● Task instructions
In the material below, how many lines contain the string "kern", with case counted? Give only the number.

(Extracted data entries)
***
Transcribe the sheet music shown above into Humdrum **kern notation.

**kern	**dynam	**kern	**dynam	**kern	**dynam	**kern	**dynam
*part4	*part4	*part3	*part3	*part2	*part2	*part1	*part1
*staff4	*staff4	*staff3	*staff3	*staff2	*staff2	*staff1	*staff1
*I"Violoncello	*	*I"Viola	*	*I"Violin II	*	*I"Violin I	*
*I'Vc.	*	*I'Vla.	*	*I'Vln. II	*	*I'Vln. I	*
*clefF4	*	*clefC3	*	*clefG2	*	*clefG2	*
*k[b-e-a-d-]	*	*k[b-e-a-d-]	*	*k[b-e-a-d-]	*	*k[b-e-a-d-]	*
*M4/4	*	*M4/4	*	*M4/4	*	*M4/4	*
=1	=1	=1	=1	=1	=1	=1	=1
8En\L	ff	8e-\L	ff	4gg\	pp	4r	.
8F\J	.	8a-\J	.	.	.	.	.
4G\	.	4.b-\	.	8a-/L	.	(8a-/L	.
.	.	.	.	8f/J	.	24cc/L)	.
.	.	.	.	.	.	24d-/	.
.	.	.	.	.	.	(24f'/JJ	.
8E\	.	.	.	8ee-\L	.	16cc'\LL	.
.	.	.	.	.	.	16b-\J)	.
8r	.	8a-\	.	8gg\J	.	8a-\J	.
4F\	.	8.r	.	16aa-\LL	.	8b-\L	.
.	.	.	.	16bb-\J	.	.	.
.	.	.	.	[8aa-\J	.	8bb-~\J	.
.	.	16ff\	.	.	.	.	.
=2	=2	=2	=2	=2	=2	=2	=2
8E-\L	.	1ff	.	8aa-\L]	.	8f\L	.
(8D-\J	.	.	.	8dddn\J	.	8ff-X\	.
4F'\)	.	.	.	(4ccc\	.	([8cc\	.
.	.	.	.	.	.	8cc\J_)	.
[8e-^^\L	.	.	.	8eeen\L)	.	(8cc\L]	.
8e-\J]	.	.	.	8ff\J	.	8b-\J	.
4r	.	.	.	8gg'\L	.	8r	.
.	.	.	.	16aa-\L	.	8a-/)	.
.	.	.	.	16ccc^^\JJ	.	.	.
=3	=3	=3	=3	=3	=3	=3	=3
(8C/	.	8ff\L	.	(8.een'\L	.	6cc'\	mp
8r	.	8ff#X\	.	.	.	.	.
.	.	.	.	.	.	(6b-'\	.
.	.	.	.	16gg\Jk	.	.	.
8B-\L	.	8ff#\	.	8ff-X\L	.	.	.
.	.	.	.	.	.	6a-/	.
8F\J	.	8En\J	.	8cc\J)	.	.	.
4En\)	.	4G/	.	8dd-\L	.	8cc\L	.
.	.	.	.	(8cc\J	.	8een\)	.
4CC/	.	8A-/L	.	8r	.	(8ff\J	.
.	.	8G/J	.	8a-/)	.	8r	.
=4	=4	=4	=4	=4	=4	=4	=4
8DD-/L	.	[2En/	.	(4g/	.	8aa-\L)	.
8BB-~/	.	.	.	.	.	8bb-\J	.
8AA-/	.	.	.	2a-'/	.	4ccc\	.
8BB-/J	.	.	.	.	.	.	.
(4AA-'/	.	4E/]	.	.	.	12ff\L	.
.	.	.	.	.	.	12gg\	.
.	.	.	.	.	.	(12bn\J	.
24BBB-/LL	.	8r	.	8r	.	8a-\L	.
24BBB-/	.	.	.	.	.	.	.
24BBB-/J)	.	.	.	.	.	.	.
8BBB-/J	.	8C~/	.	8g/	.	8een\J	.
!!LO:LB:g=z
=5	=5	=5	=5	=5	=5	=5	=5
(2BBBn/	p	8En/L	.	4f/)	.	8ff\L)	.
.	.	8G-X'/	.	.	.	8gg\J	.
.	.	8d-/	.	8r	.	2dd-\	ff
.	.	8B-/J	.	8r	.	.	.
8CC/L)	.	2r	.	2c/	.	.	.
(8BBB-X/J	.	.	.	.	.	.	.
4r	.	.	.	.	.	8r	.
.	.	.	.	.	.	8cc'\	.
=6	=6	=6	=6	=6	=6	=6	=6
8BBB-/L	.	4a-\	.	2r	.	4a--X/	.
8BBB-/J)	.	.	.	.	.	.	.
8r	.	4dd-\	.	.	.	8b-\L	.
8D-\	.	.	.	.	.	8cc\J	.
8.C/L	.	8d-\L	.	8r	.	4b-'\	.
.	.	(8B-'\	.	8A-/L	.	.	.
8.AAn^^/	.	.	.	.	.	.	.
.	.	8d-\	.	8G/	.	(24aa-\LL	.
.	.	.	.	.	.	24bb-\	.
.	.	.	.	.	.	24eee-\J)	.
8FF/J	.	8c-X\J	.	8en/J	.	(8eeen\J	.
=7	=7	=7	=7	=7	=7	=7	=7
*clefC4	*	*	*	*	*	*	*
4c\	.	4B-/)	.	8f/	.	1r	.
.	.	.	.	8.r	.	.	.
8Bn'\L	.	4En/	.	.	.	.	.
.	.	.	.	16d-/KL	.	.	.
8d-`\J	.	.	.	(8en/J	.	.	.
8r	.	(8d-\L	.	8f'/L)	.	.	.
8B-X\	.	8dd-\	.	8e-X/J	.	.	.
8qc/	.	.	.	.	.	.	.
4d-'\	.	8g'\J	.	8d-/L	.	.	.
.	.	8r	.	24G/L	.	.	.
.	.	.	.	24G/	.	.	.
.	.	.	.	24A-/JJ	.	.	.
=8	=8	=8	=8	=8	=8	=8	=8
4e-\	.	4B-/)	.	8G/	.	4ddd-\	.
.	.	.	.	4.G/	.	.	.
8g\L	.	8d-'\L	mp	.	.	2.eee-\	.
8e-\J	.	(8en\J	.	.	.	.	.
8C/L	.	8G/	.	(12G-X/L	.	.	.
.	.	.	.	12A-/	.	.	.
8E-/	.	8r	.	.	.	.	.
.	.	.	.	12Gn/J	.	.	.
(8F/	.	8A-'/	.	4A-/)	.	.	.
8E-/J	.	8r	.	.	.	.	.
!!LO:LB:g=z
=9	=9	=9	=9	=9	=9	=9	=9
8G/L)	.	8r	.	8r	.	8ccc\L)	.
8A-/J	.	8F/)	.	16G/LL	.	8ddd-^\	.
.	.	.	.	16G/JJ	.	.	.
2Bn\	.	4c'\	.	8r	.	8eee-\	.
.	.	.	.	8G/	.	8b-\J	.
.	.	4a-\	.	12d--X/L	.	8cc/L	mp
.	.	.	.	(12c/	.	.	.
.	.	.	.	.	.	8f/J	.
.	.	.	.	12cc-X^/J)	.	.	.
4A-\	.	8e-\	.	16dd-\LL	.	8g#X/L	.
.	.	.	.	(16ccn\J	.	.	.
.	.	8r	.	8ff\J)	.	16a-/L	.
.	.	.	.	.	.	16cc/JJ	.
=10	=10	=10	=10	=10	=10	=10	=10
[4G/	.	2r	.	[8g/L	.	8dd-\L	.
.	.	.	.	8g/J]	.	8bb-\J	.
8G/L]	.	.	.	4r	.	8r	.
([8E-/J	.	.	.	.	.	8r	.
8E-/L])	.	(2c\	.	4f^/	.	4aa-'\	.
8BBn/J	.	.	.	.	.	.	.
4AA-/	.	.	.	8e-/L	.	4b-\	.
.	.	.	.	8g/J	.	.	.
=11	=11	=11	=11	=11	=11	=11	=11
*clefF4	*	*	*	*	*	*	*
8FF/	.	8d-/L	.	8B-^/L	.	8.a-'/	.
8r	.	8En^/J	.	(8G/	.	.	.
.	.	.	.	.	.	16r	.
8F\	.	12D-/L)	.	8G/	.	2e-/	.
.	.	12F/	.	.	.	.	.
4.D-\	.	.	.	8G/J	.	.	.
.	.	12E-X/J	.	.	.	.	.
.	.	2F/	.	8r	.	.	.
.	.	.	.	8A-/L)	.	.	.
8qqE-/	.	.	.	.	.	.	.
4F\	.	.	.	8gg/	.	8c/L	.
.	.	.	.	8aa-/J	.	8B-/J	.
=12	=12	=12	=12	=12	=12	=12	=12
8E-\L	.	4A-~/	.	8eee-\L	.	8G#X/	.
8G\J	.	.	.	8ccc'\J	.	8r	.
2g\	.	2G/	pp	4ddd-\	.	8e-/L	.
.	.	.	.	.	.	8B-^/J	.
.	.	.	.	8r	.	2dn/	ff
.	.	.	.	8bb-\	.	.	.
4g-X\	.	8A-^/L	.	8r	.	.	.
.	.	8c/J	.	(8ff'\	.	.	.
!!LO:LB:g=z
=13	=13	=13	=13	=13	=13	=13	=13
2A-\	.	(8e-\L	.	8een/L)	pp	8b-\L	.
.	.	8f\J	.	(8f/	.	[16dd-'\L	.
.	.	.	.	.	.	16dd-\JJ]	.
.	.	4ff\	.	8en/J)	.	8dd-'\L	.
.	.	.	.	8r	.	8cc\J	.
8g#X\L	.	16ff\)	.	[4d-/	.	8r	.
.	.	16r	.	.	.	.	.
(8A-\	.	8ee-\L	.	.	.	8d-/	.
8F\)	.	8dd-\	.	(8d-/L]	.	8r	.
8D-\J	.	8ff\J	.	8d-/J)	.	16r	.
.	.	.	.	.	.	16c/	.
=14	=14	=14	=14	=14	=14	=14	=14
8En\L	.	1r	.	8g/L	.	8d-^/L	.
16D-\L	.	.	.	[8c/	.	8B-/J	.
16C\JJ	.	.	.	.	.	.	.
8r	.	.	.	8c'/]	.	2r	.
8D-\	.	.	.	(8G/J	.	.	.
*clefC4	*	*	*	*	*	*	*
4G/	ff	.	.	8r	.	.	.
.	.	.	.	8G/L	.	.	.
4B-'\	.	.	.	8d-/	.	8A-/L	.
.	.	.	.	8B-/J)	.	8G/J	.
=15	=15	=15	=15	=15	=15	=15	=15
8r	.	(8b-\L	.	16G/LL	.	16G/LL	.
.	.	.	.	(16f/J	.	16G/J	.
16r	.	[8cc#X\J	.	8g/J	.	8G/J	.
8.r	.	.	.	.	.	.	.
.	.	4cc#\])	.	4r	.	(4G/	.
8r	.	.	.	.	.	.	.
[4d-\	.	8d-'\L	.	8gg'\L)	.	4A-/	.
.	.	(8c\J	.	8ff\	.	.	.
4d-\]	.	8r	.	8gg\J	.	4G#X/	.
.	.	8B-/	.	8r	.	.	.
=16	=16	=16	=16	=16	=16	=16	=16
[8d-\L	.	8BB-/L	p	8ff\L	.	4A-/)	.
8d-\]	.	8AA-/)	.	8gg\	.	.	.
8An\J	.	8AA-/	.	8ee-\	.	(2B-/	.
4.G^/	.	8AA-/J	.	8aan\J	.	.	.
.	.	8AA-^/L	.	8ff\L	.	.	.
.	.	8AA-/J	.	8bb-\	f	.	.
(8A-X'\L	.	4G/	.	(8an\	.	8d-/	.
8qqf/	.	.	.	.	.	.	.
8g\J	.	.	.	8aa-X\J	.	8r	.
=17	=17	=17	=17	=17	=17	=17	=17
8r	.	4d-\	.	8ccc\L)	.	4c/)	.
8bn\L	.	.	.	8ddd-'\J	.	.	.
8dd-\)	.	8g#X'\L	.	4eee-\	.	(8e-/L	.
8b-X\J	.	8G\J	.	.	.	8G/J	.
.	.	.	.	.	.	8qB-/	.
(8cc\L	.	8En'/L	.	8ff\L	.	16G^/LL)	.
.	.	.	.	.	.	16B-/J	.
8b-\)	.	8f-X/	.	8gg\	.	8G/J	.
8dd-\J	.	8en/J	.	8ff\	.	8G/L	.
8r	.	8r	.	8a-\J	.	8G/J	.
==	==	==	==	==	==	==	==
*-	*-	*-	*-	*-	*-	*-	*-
***
● Task answer
2